Information Start Marker

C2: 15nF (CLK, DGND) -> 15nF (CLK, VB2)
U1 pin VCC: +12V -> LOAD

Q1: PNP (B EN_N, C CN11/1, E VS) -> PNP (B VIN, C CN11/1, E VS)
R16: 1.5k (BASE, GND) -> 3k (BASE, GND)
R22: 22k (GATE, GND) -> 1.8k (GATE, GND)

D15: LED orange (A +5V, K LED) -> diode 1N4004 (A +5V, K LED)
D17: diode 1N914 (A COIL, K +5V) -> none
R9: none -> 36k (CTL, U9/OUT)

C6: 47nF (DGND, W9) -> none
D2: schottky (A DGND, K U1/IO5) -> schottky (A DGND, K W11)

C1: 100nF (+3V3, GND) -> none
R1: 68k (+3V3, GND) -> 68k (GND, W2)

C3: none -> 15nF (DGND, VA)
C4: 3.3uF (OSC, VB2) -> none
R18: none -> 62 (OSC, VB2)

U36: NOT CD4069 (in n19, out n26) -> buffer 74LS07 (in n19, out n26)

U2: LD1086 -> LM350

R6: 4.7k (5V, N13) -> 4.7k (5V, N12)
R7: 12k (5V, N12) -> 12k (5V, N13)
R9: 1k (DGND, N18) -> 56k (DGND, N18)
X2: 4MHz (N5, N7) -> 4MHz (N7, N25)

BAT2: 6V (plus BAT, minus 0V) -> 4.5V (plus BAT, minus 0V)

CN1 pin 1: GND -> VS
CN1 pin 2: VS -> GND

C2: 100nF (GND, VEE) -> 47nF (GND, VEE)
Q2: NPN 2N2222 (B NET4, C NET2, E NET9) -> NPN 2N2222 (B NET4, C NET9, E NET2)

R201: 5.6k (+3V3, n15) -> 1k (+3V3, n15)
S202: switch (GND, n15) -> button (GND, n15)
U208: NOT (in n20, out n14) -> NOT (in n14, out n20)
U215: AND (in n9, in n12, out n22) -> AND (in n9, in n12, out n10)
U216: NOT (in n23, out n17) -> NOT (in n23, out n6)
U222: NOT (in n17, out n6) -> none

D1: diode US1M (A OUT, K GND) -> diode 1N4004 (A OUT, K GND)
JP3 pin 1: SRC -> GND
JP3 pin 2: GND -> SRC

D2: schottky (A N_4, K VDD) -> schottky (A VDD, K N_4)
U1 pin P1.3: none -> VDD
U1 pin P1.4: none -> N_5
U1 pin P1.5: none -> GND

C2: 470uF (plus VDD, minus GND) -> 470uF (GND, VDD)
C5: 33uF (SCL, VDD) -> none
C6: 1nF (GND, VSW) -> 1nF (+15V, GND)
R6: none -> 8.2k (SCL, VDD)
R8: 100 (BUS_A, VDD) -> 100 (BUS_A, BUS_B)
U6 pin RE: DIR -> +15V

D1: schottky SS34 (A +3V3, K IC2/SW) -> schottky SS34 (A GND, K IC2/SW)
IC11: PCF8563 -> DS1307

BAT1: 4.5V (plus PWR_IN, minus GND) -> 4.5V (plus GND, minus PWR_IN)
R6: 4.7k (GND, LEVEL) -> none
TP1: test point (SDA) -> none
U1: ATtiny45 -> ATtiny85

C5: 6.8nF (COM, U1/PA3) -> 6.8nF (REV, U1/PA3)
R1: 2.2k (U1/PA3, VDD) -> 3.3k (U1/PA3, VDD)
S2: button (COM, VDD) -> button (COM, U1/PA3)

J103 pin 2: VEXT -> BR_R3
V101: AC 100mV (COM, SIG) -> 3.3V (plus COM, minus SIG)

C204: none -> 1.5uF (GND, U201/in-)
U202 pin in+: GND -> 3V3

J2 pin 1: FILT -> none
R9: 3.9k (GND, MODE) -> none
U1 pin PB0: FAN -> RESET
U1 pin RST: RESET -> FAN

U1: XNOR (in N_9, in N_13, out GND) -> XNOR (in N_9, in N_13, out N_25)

Information End Marker

=== About this task ===
Each line above from the one with "JP3 pin 1: SRC -> GND" up to and including the one with "IC11: PCF8563 -> DS1307" must be set down exactly, and no line outside that span may appear.

=== Exercise result ===
JP3 pin 1: SRC -> GND
JP3 pin 2: GND -> SRC

D2: schottky (A N_4, K VDD) -> schottky (A VDD, K N_4)
U1 pin P1.3: none -> VDD
U1 pin P1.4: none -> N_5
U1 pin P1.5: none -> GND

C2: 470uF (plus VDD, minus GND) -> 470uF (GND, VDD)
C5: 33uF (SCL, VDD) -> none
C6: 1nF (GND, VSW) -> 1nF (+15V, GND)
R6: none -> 8.2k (SCL, VDD)
R8: 100 (BUS_A, VDD) -> 100 (BUS_A, BUS_B)
U6 pin RE: DIR -> +15V

D1: schottky SS34 (A +3V3, K IC2/SW) -> schottky SS34 (A GND, K IC2/SW)
IC11: PCF8563 -> DS1307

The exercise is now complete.